WORK ORDER »
Your answer must be every line of the data below that holds the string "RESET", copied exactly.

=== EXTRACTED ENTRIES ===

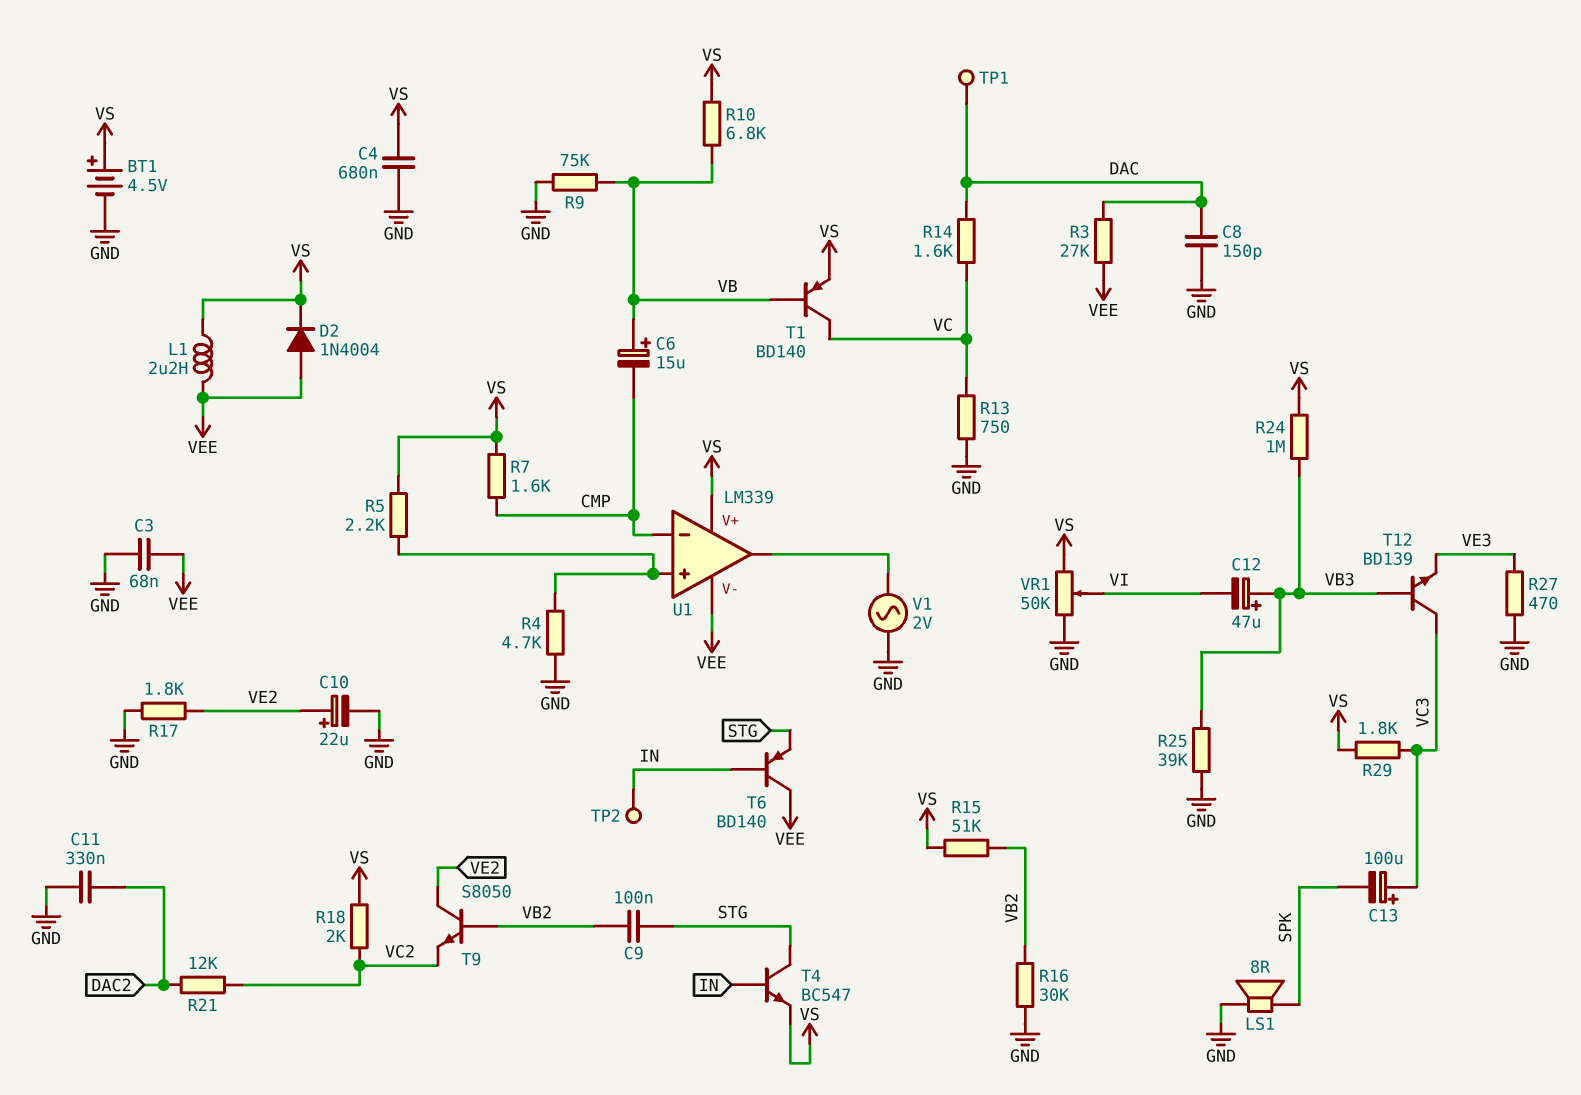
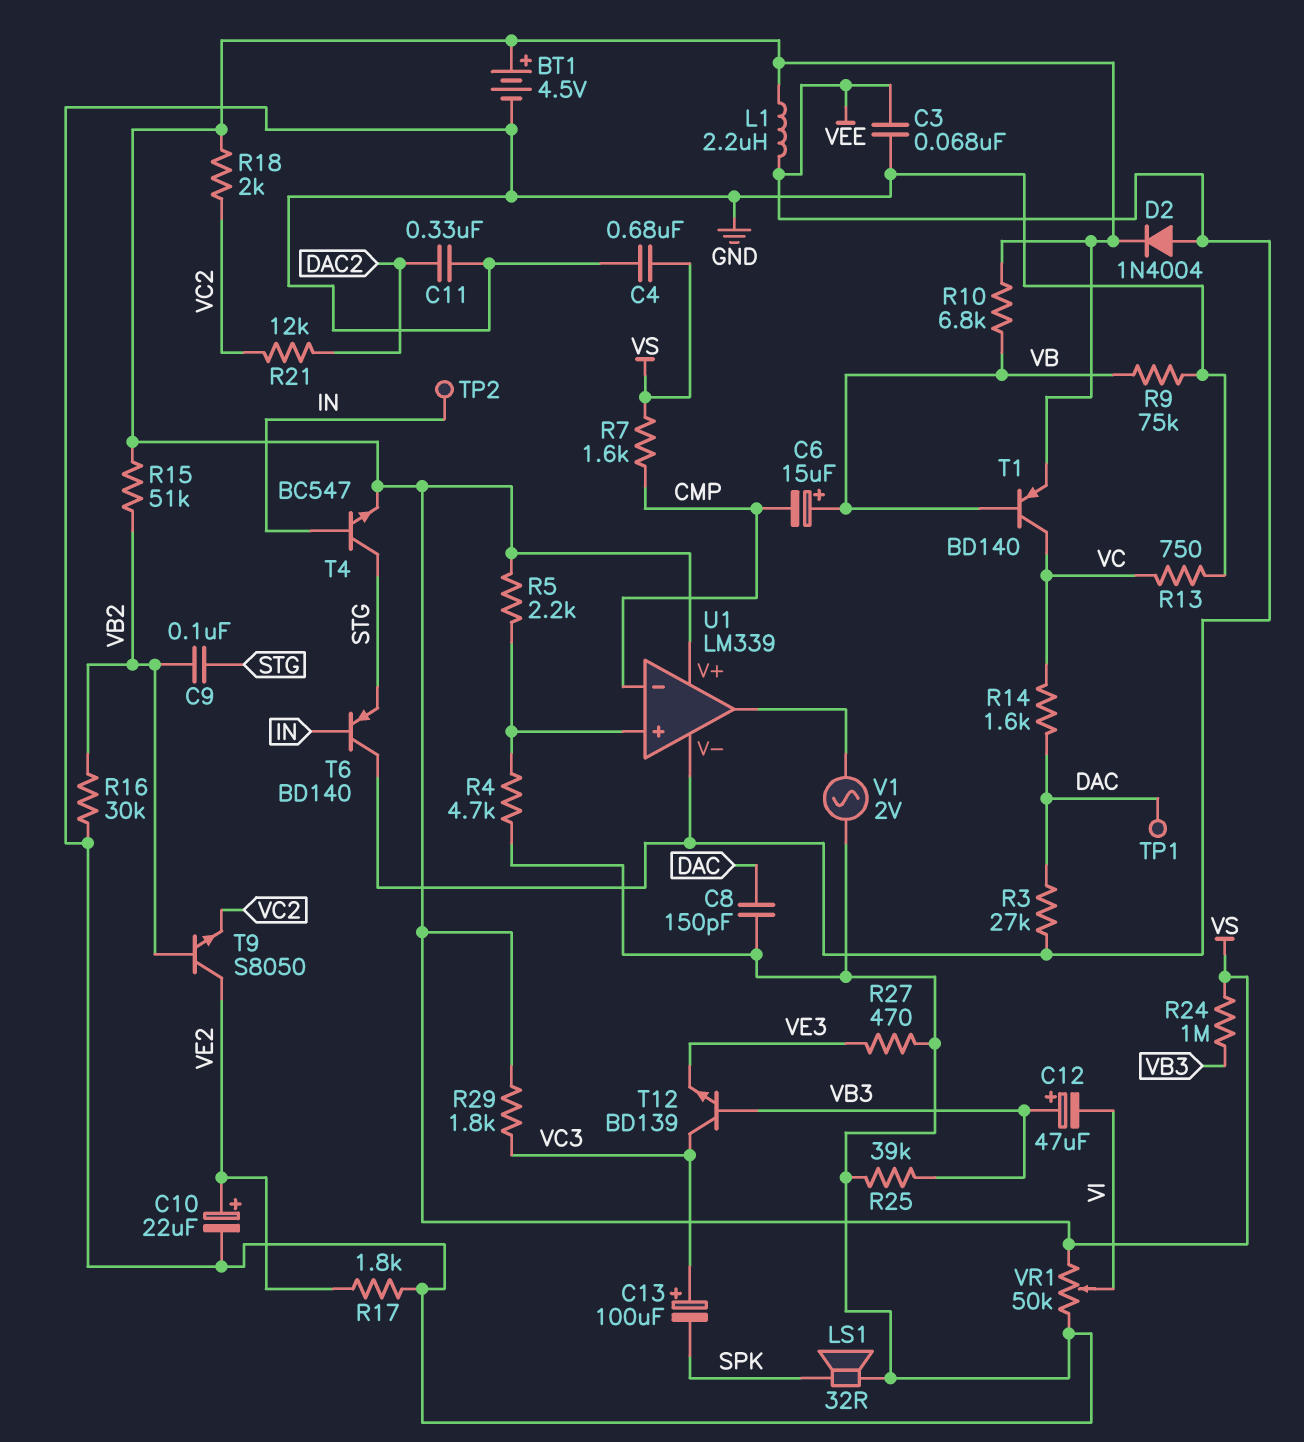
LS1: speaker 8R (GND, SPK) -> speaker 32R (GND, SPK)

===
=== EXTRACTED ENTRIES ===

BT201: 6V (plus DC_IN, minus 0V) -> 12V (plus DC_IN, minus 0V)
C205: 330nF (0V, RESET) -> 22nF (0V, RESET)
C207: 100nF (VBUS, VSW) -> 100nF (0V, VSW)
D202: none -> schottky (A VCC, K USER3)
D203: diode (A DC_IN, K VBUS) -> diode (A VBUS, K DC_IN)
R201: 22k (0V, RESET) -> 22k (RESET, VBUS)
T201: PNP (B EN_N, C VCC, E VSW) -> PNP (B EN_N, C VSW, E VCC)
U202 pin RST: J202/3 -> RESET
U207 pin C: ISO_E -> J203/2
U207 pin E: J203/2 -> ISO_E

===

RESPONSE »
C205: 330nF (0V, RESET) -> 22nF (0V, RESET)
R201: 22k (0V, RESET) -> 22k (RESET, VBUS)
U202 pin RST: J202/3 -> RESET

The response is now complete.